EXERCISE
Every record should be restated exactly, with no images included.

══════

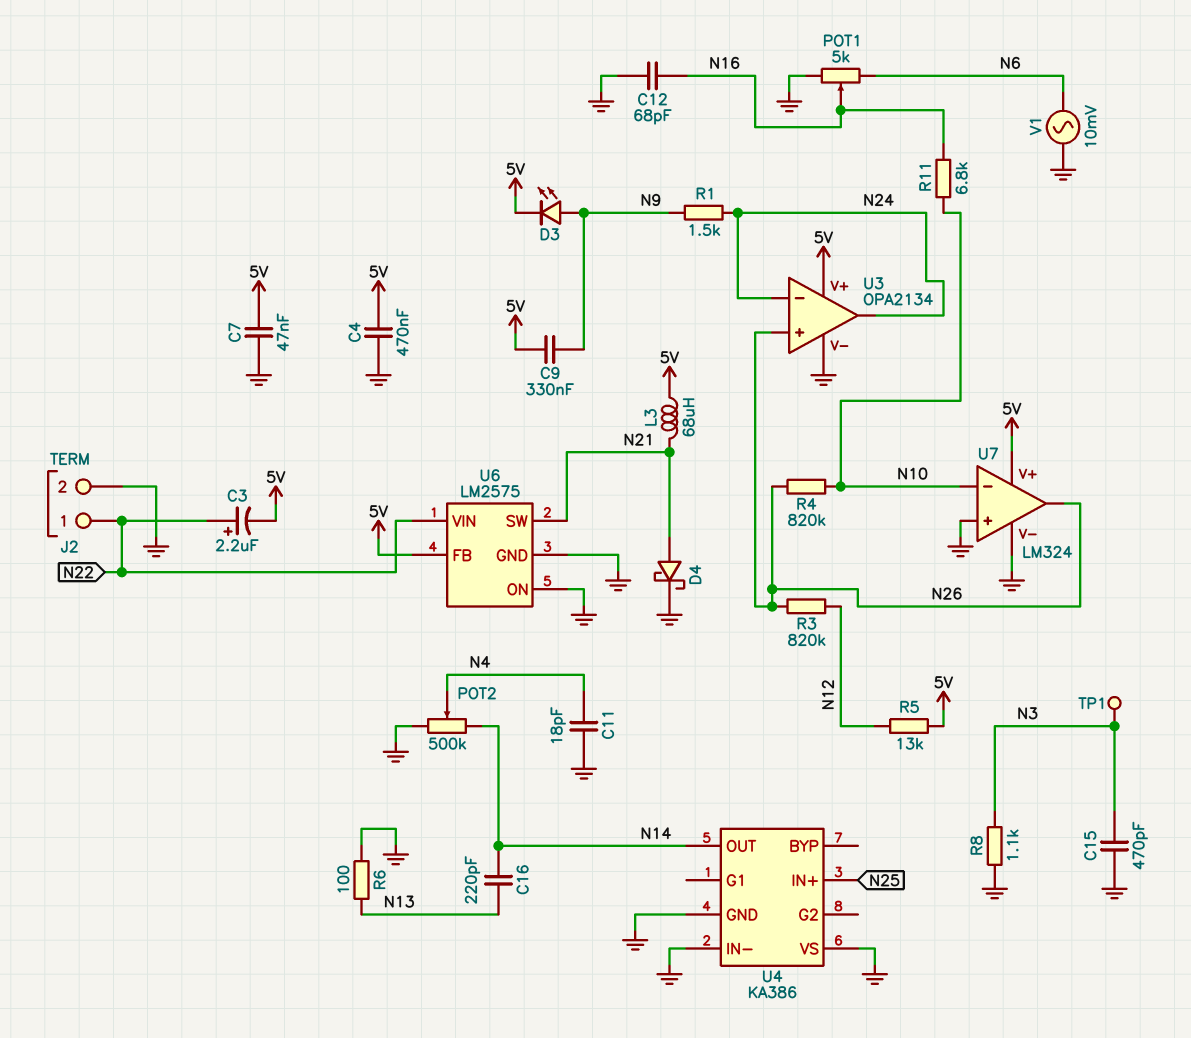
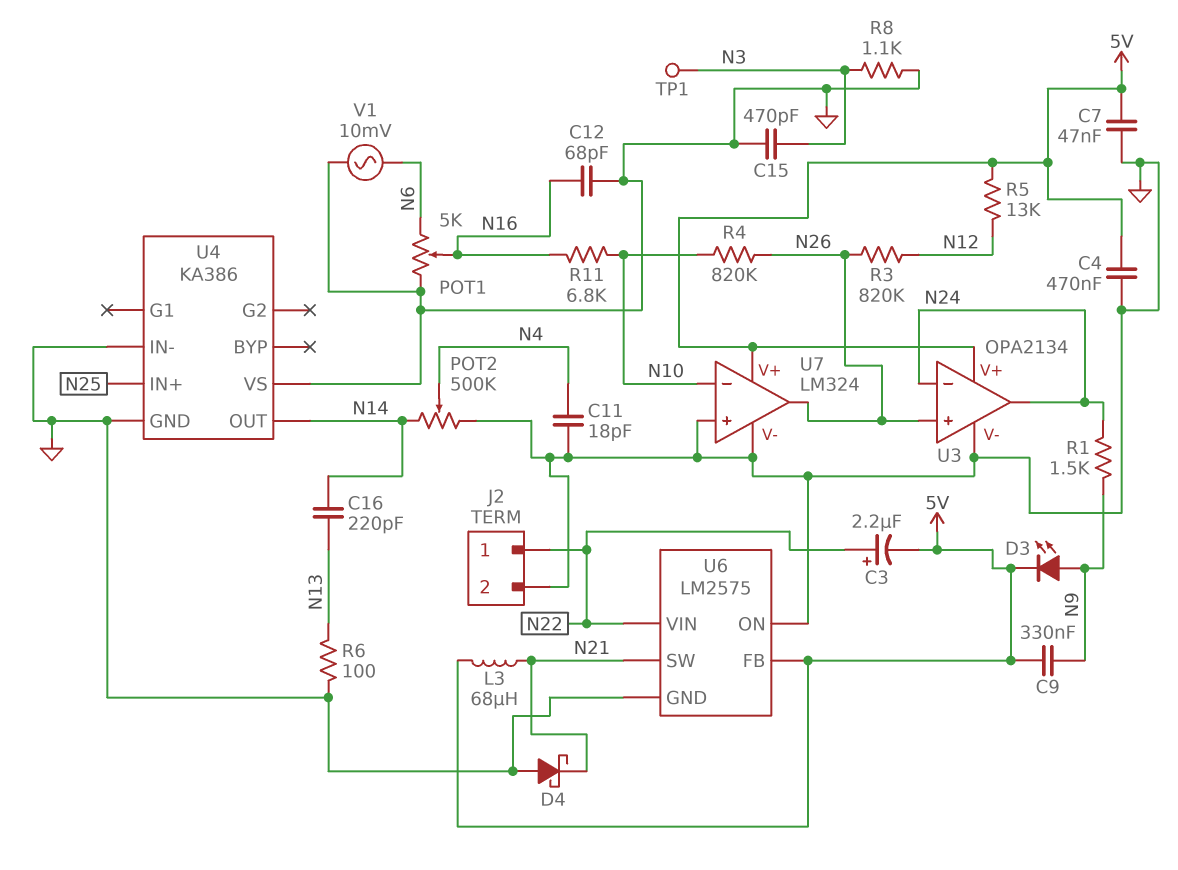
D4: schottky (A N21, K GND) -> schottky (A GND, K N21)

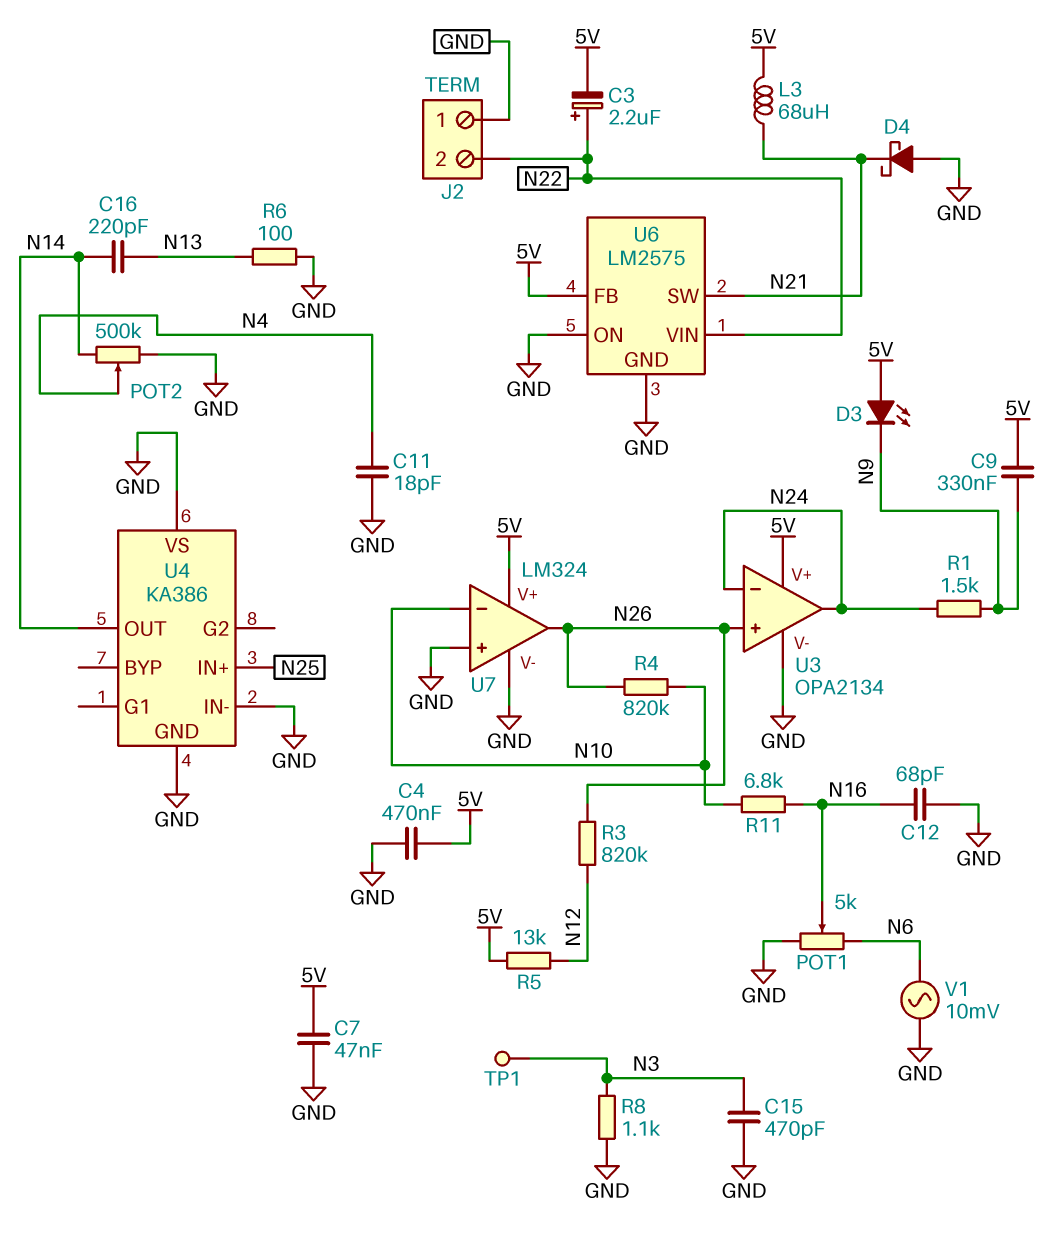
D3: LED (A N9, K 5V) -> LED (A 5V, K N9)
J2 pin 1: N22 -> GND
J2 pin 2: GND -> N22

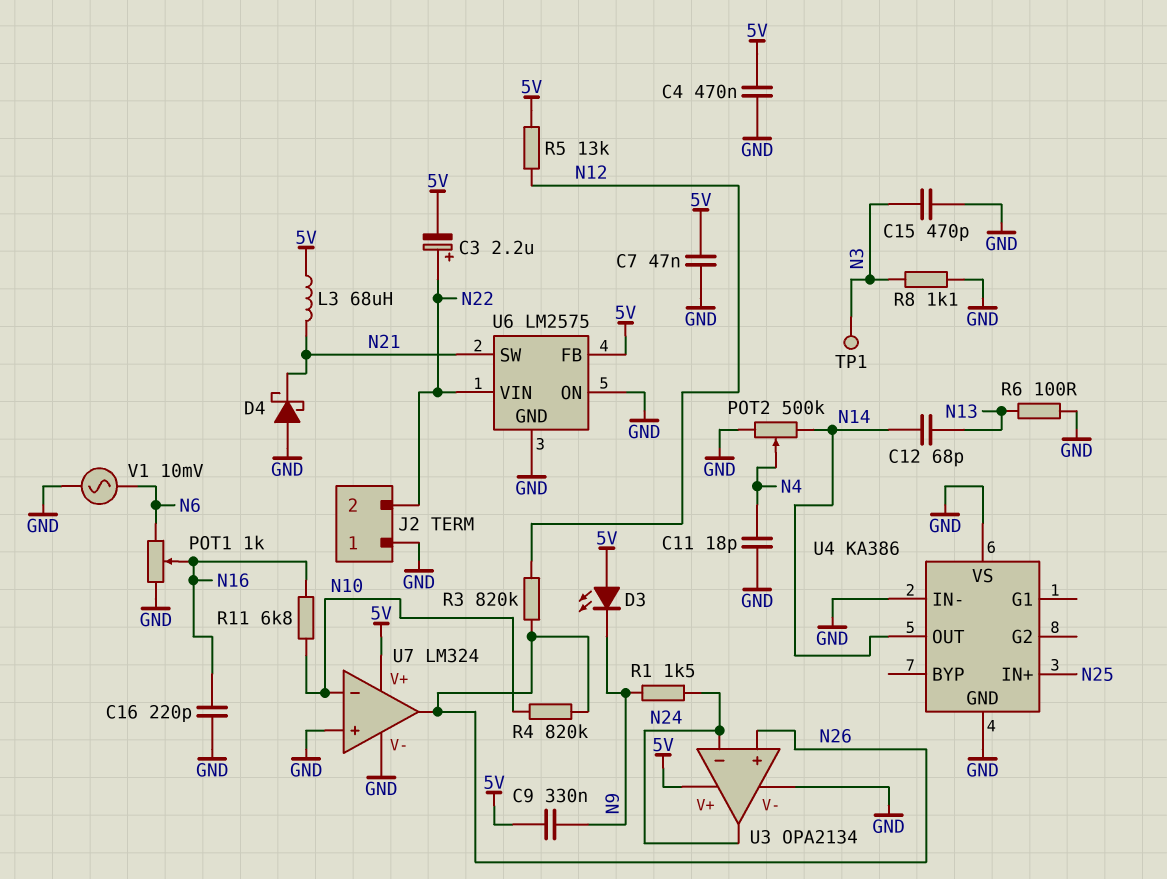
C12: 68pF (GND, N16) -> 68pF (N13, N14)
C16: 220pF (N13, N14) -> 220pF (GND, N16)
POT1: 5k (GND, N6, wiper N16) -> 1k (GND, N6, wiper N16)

══════

TASK ANSWER
D4: schottky (A N21, K GND) -> schottky (A GND, K N21)

D3: LED (A N9, K 5V) -> LED (A 5V, K N9)
J2 pin 1: N22 -> GND
J2 pin 2: GND -> N22

C12: 68pF (GND, N16) -> 68pF (N13, N14)
C16: 220pF (N13, N14) -> 220pF (GND, N16)
POT1: 5k (GND, N6, wiper N16) -> 1k (GND, N6, wiper N16)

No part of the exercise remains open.